- **Action item**:
The answer must be every line of the records below that contains the word "XSHUT", copied out.

━━ Data records

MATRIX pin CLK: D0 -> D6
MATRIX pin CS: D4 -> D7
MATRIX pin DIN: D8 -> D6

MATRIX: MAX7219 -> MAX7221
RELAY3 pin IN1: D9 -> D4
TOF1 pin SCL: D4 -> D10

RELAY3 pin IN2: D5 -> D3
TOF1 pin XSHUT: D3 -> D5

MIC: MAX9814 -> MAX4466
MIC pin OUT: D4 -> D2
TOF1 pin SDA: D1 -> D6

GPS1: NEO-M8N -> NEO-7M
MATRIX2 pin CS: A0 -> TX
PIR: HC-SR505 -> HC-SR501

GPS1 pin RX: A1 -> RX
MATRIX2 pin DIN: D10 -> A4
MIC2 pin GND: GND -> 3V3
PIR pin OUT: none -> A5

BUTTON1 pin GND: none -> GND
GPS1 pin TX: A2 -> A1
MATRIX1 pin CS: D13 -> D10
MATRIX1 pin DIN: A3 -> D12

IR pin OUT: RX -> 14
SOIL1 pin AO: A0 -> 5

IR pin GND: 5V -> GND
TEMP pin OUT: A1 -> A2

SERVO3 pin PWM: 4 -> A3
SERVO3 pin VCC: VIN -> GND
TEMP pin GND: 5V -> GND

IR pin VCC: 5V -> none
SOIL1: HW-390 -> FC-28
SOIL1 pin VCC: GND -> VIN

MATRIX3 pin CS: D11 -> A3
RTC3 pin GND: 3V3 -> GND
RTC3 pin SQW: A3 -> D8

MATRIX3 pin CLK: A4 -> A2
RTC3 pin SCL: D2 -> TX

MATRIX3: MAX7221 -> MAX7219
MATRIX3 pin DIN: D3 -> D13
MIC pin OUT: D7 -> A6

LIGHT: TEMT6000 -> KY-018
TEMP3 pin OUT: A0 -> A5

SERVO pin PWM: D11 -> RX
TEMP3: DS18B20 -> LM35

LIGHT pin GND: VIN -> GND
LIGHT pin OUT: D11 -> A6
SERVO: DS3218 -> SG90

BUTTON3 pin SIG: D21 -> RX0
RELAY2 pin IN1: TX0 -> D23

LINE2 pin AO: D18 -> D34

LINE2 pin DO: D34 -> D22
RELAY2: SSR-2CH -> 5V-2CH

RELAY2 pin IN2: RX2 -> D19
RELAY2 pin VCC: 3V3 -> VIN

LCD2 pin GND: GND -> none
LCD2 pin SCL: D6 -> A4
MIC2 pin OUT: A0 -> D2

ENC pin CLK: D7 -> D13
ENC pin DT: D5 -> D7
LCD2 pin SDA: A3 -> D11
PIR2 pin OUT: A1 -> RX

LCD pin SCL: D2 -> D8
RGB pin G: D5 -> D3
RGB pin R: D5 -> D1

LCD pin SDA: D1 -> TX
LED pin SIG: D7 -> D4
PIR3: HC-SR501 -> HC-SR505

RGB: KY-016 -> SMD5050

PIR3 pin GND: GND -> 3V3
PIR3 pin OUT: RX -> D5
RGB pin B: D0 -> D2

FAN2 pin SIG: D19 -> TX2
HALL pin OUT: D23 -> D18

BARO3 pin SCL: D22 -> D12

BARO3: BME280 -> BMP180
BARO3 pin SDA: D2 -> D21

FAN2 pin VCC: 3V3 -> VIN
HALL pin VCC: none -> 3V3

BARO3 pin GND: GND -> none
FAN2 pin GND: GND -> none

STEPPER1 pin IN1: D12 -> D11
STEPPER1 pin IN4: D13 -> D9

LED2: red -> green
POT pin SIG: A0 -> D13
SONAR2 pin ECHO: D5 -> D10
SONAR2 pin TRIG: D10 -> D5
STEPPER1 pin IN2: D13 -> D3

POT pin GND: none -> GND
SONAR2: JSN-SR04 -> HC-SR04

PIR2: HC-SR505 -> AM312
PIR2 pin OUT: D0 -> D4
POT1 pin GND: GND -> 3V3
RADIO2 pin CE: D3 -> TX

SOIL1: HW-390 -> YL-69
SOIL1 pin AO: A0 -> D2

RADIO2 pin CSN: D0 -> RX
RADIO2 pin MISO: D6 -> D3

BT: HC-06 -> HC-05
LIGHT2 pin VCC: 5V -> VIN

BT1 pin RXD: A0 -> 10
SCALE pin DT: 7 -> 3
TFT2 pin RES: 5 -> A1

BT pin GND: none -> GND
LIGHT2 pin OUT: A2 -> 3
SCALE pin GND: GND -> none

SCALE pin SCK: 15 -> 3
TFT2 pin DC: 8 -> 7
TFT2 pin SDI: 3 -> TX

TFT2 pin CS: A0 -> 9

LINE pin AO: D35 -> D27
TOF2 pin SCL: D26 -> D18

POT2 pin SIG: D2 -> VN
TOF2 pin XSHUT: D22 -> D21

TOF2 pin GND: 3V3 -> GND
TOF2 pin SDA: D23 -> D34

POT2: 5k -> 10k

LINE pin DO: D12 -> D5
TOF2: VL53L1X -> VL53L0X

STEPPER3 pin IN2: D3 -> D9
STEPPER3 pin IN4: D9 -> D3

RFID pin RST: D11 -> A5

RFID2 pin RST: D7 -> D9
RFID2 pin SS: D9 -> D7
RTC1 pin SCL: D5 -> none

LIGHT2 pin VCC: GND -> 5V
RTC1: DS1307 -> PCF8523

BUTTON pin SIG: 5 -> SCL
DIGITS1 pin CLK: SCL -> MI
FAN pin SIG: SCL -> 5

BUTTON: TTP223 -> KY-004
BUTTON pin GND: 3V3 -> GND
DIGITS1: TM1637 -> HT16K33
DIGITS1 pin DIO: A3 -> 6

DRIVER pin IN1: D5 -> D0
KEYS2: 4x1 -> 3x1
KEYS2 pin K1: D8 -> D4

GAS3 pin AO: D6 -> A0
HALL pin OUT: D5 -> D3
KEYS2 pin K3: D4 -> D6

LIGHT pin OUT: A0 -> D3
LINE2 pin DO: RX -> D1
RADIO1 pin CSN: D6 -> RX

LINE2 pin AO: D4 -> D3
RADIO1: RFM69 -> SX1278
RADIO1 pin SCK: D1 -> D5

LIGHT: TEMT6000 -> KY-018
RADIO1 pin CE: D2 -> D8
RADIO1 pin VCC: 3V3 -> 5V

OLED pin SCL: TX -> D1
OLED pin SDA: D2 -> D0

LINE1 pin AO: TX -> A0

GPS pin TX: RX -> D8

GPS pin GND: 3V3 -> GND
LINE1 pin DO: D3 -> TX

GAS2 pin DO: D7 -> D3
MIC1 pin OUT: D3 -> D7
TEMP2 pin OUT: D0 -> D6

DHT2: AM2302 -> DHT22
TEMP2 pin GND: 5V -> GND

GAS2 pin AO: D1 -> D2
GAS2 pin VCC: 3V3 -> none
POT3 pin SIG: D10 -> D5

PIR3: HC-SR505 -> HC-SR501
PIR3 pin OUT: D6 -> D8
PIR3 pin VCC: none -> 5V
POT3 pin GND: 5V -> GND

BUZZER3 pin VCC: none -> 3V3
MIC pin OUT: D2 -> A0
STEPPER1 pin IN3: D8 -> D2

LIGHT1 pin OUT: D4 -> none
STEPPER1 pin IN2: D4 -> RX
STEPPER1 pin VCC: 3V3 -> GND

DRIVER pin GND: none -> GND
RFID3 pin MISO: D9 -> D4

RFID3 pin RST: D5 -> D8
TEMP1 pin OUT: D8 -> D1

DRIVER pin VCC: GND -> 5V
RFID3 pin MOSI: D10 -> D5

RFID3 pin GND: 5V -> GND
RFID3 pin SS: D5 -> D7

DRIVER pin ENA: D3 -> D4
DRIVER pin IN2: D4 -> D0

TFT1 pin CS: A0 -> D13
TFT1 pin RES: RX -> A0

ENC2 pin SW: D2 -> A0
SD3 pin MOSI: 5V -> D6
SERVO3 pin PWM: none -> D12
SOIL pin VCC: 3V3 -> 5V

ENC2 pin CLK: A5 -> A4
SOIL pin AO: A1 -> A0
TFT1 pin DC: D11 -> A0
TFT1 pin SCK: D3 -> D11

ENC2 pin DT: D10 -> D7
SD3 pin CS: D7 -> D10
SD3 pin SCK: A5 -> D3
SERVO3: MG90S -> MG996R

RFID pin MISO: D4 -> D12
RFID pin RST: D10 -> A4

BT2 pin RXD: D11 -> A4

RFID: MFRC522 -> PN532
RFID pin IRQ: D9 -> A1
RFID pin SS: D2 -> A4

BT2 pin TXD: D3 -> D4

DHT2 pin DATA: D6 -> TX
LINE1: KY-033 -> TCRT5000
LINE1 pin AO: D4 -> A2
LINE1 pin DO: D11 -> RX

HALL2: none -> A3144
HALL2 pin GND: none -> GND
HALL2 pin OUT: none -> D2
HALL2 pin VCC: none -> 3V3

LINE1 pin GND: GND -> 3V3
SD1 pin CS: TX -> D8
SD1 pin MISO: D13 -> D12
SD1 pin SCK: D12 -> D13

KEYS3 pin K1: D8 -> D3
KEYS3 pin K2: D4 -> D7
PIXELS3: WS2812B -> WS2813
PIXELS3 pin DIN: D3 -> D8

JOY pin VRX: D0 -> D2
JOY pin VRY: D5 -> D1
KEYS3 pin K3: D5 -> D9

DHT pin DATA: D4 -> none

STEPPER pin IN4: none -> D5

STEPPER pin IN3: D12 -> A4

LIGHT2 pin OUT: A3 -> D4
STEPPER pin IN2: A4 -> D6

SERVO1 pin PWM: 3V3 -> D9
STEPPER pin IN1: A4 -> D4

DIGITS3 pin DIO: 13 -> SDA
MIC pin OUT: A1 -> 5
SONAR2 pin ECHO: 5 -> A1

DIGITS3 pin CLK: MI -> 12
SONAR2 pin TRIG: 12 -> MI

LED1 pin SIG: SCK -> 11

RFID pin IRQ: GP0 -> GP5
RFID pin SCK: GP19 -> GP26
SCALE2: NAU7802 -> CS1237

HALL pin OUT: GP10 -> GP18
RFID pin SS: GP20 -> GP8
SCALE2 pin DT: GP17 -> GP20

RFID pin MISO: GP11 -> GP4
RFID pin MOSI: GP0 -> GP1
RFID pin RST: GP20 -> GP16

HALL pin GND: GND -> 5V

━━━━

- **Task output**:
TOF1 pin XSHUT: D3 -> D5
TOF2 pin XSHUT: D22 -> D21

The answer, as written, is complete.